Structured diff data →

──────

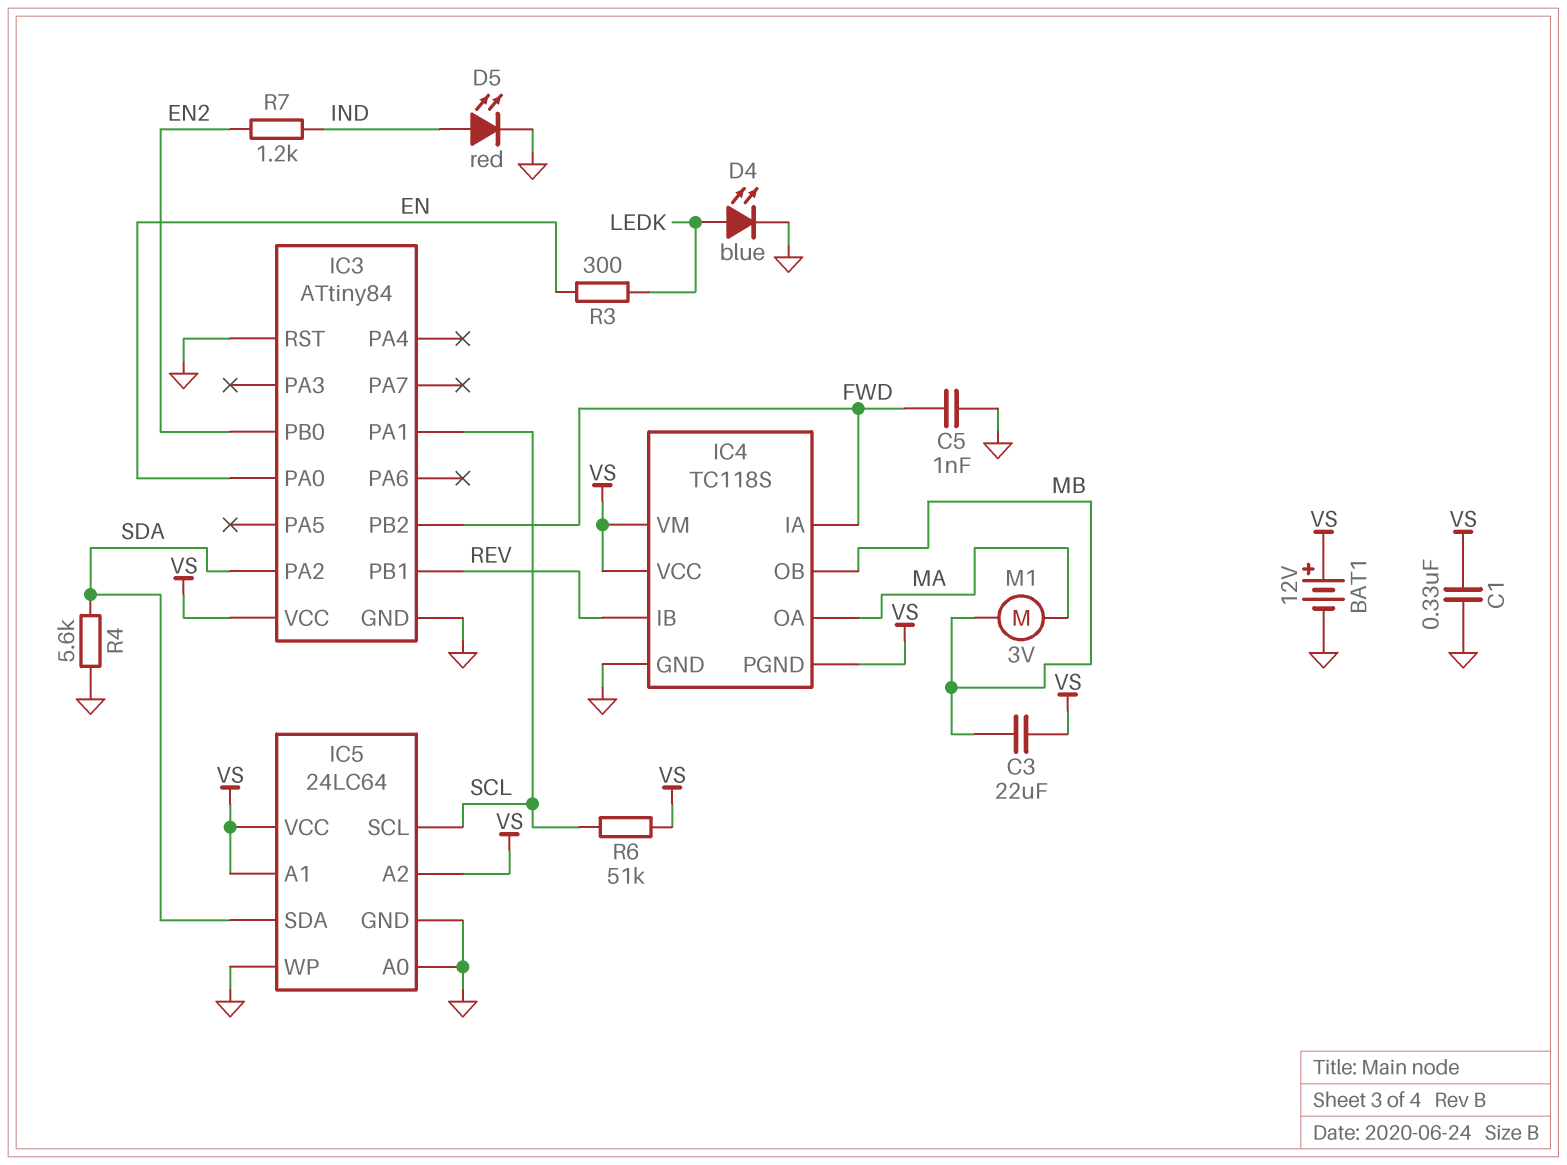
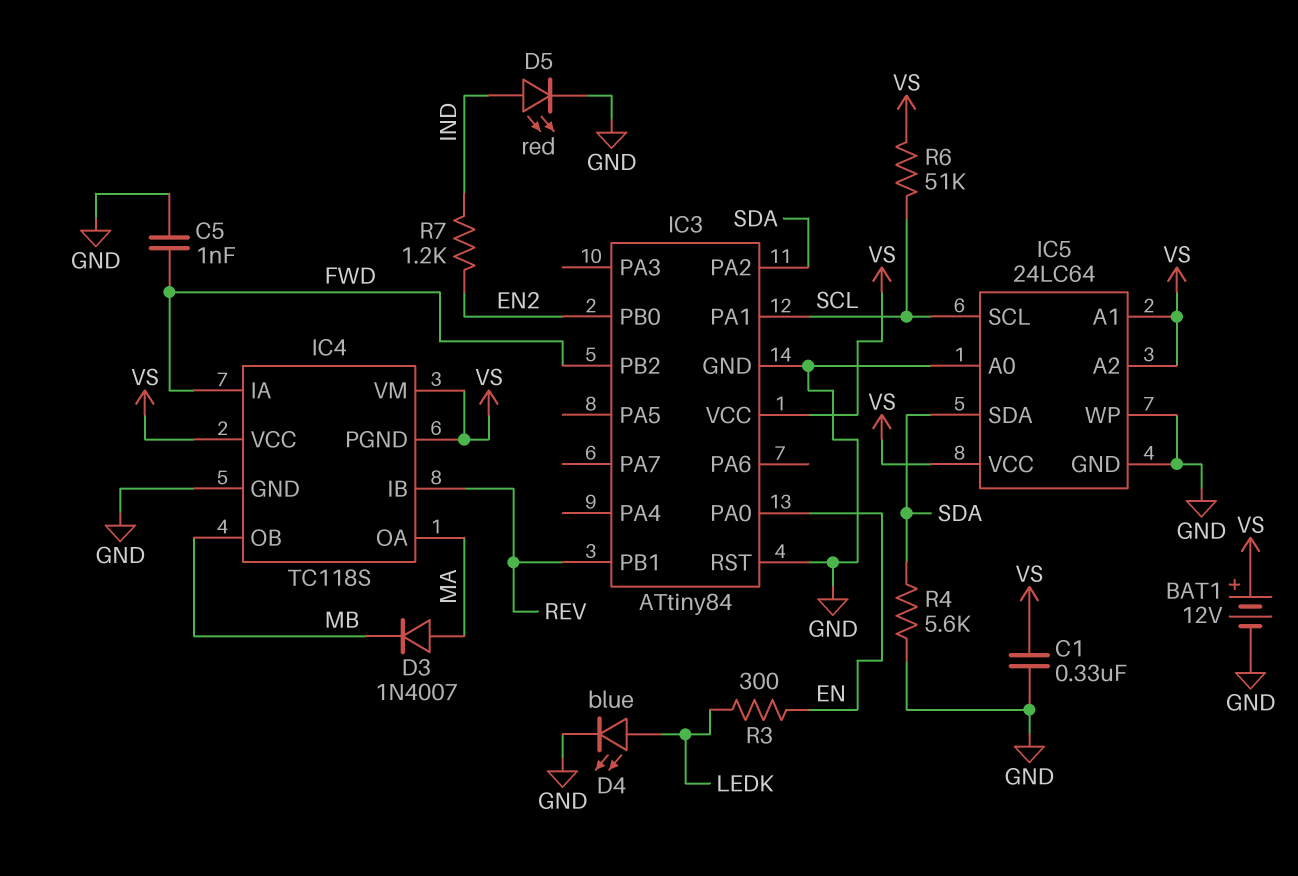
C3: 22uF (MB, VS) -> none
D3: none -> diode 1N4007 (A MA, K MB)
M1: motor 3V (MA, MB) -> none

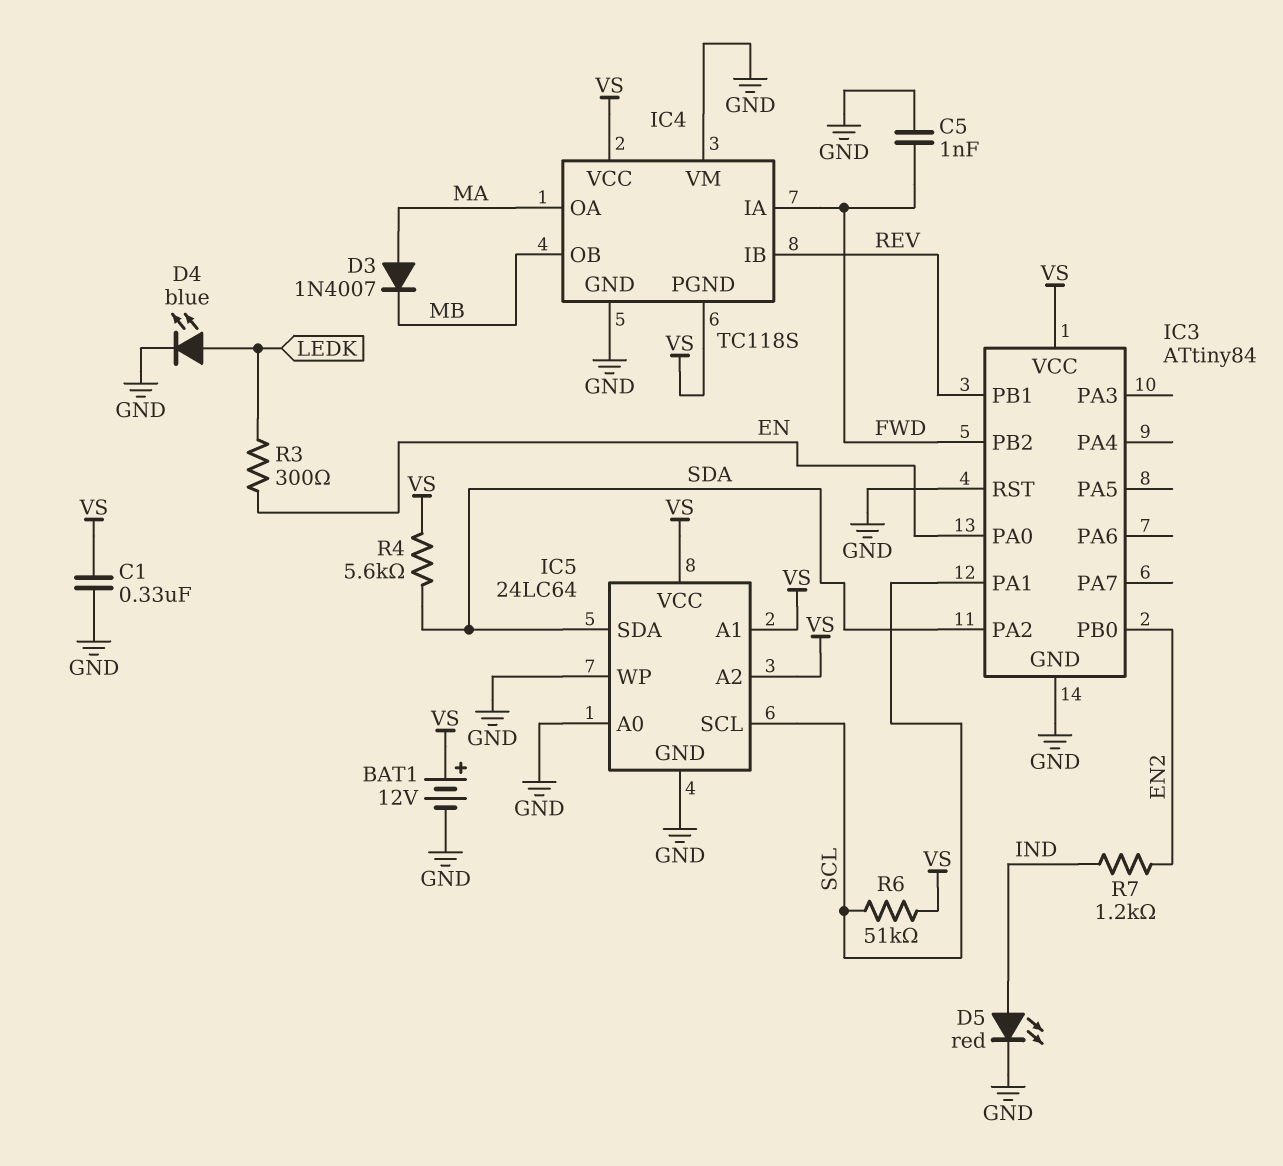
IC4 pin VM: VS -> GND
R4: 5.6k (GND, SDA) -> 5.6k (SDA, VS)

──────

Go through the entries and retype each one exactly, skipping any image.

Reply →
C3: 22uF (MB, VS) -> none
D3: none -> diode 1N4007 (A MA, K MB)
M1: motor 3V (MA, MB) -> none

IC4 pin VM: VS -> GND
R4: 5.6k (GND, SDA) -> 5.6k (SDA, VS)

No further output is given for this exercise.